Aim of the task: Could you copy exactly the lines below, beginning at the line with "The camera went 105" and stopping after the line with "The camera went 15 degrees", with no pictures?

Entries supplied:

____

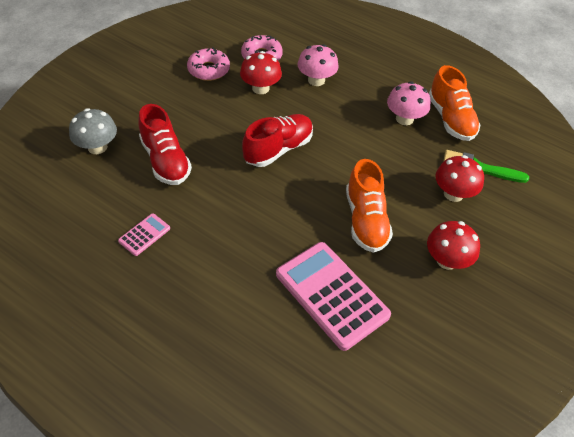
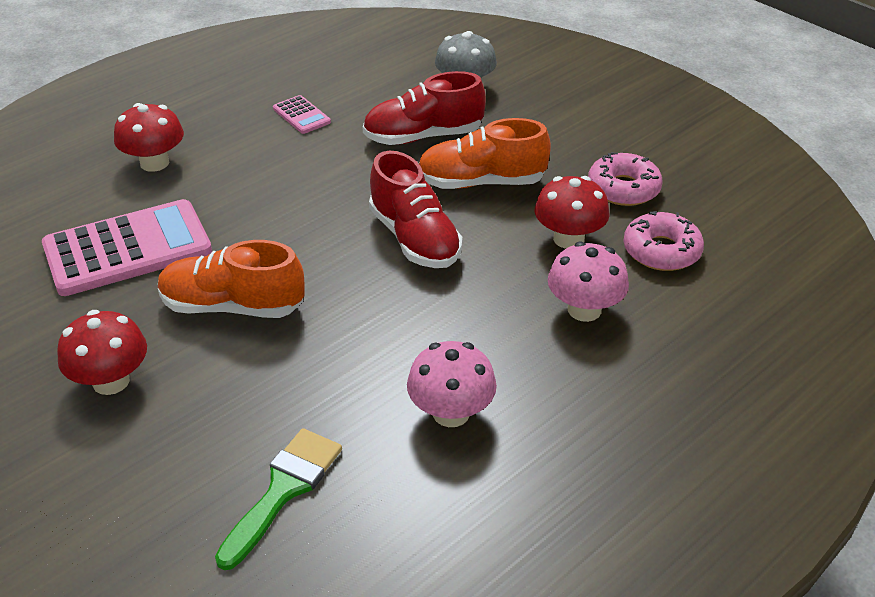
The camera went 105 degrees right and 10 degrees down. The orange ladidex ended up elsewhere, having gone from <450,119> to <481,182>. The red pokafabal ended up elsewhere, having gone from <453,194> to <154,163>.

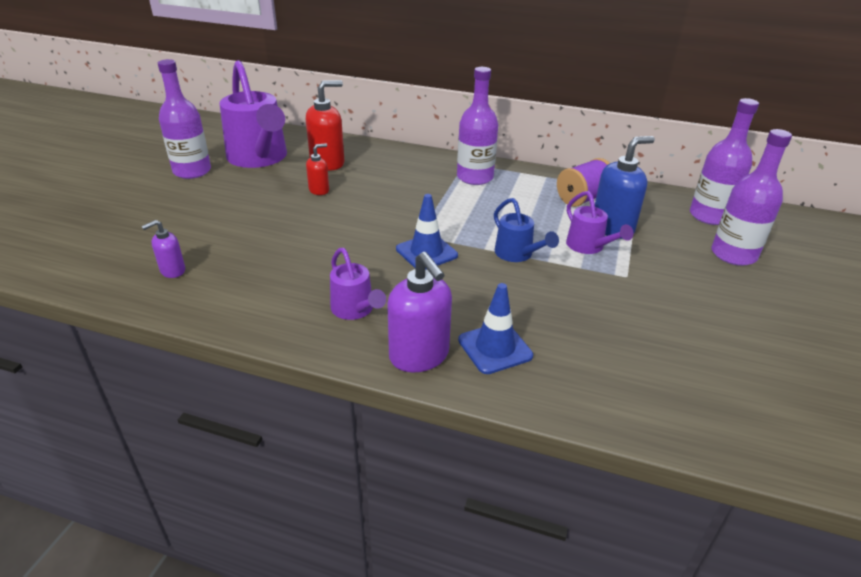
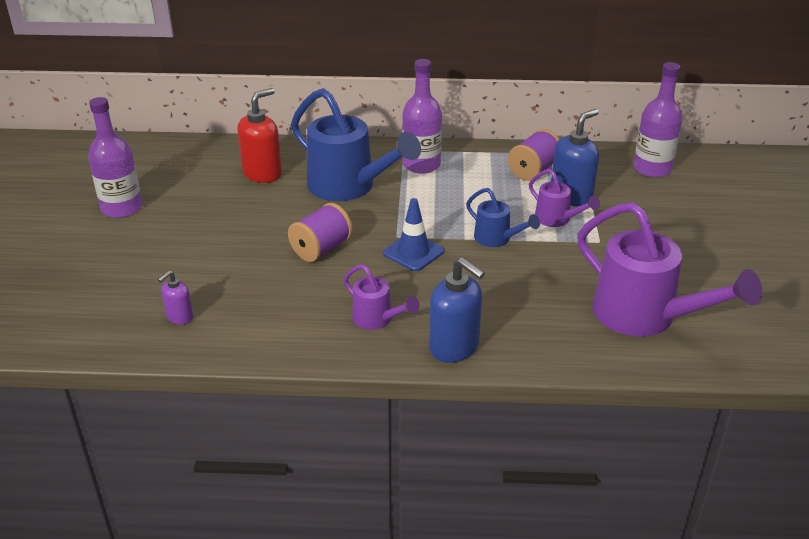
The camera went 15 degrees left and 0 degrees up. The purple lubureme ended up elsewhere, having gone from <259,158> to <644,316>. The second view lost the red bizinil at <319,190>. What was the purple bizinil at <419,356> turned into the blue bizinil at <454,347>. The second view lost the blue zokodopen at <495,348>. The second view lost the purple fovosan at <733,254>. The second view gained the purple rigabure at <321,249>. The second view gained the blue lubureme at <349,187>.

____

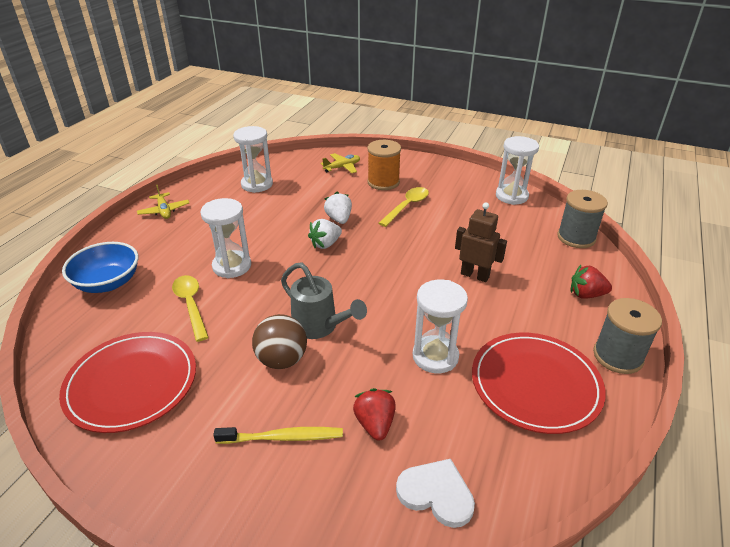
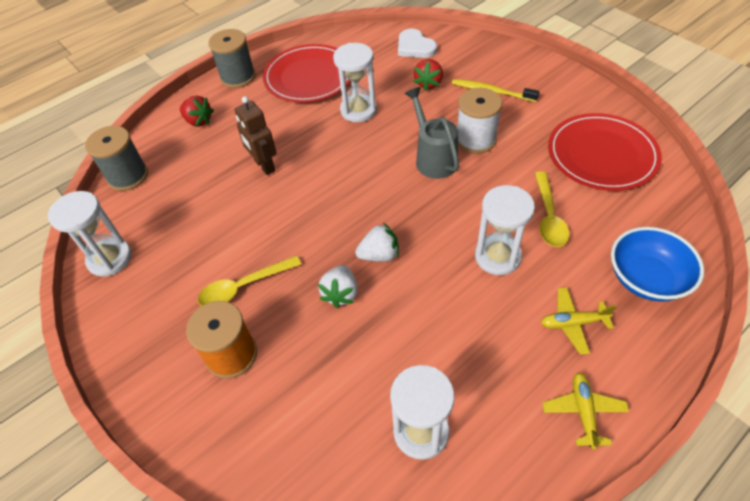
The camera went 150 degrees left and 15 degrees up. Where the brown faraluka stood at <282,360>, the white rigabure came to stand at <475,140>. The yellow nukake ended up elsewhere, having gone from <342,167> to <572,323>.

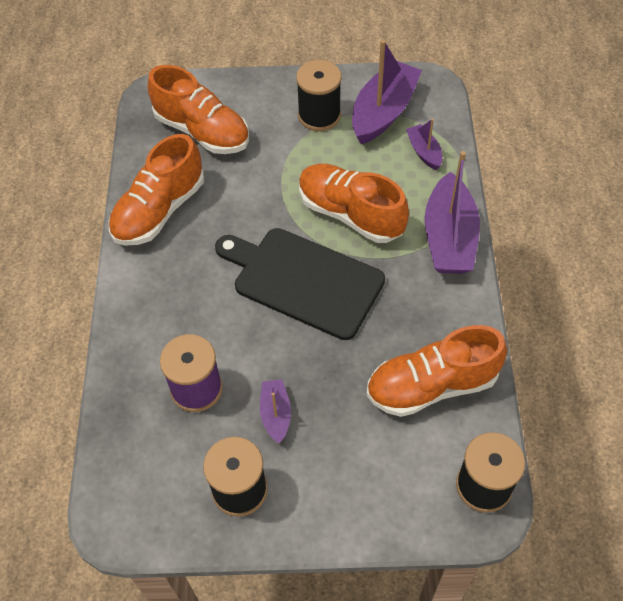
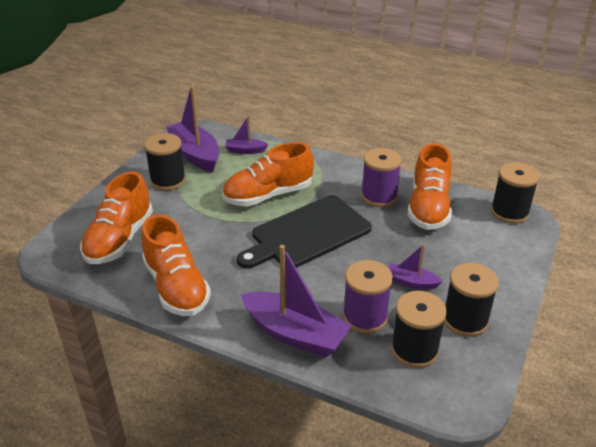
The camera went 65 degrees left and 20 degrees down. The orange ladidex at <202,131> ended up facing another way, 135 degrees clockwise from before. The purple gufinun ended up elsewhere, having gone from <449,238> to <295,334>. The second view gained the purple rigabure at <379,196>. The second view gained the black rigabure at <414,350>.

____

Answer section:
The camera went 105 degrees right and 10 degrees down. The orange ladidex ended up elsewhere, having gone from <450,119> to <481,182>. The red pokafabal ended up elsewhere, having gone from <453,194> to <154,163>.

The camera went 15 degrees left and 0 degrees up. The purple lubureme ended up elsewhere, having gone from <259,158> to <644,316>. The second view lost the red bizinil at <319,190>. What was the purple bizinil at <419,356> turned into the blue bizinil at <454,347>. The second view lost the blue zokodopen at <495,348>. The second view lost the purple fovosan at <733,254>. The second view gained the purple rigabure at <321,249>. The second view gained the blue lubureme at <349,187>.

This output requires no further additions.